### Instructions for the task
Repeat the listing exactly, line by line, and leave the pictures behind.

### Records to use
#####

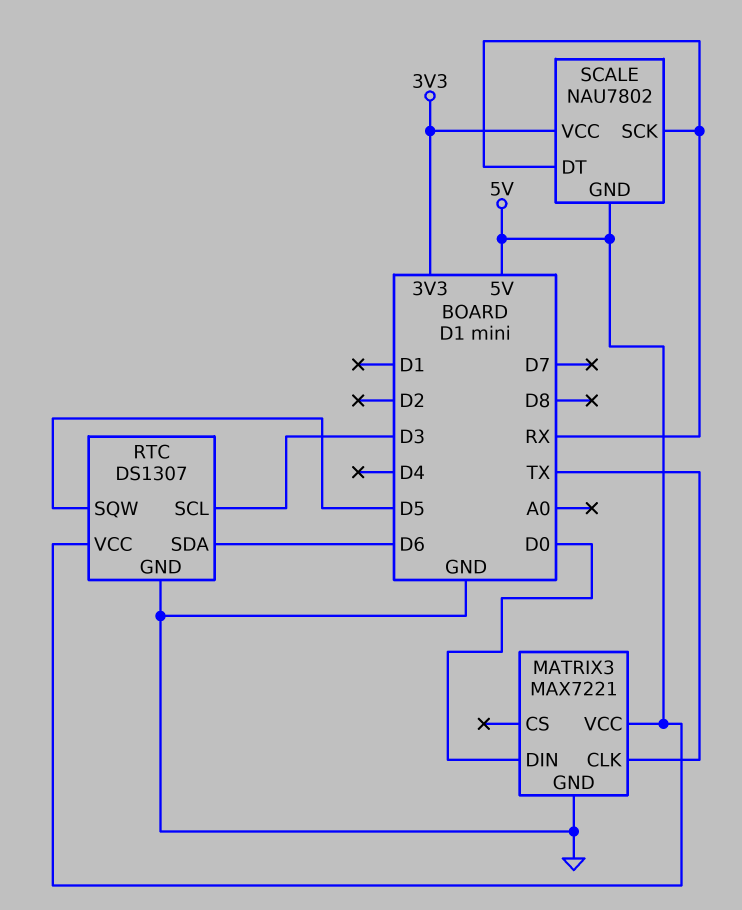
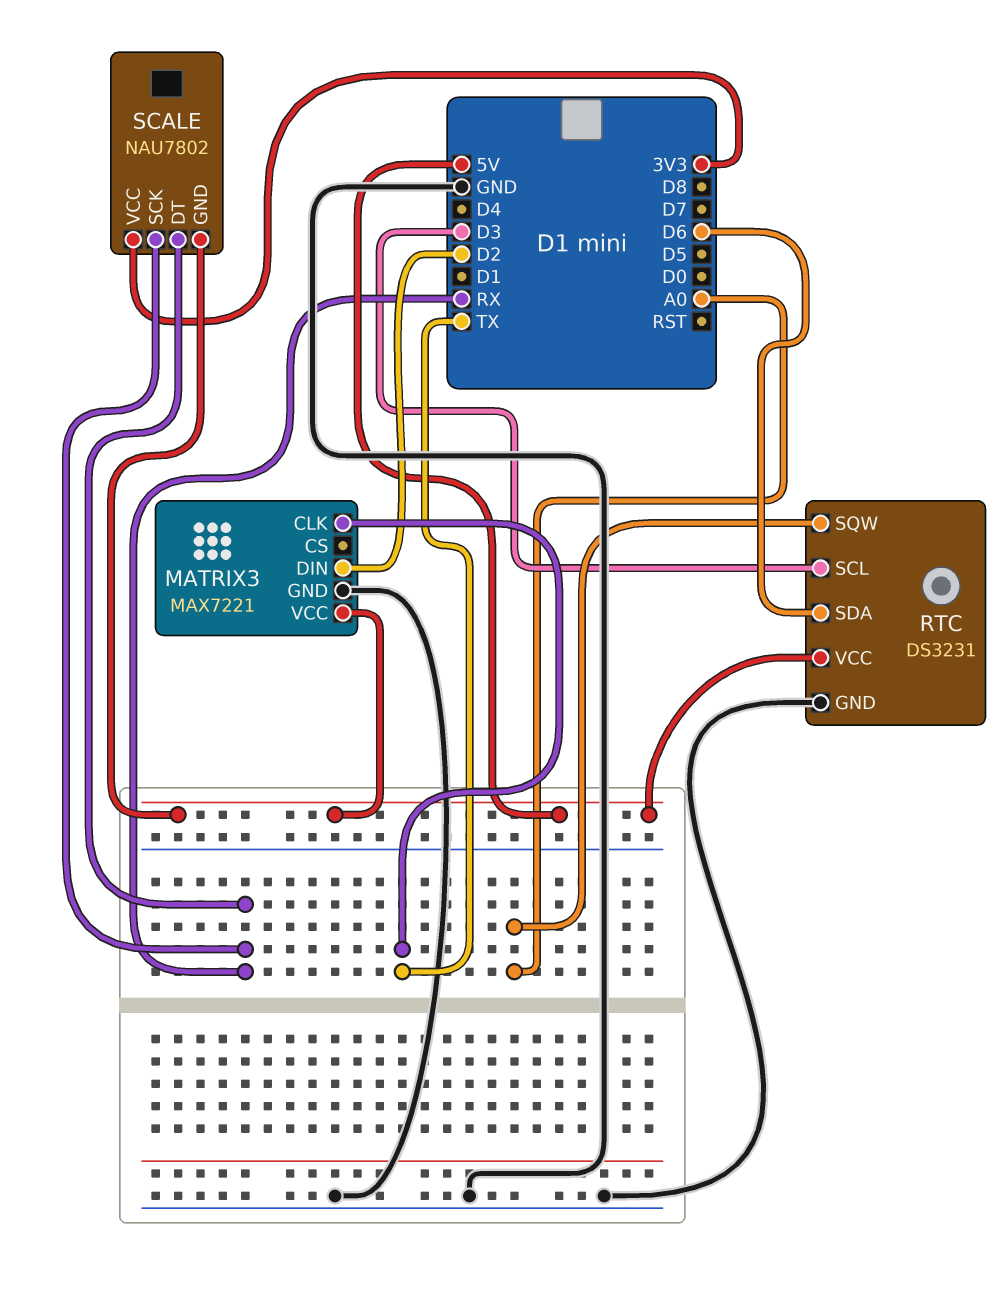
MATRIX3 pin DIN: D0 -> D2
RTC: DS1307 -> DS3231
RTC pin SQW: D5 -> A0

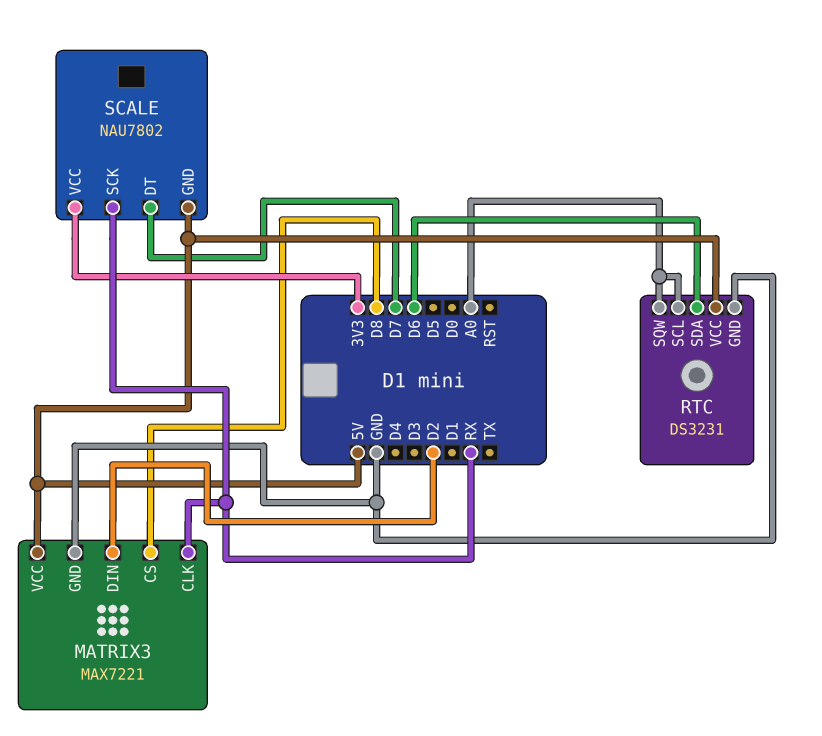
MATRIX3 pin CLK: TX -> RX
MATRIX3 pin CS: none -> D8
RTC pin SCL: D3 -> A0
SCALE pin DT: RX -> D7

#####

### Output of the task
MATRIX3 pin DIN: D0 -> D2
RTC: DS1307 -> DS3231
RTC pin SQW: D5 -> A0

MATRIX3 pin CLK: TX -> RX
MATRIX3 pin CS: none -> D8
RTC pin SCL: D3 -> A0
SCALE pin DT: RX -> D7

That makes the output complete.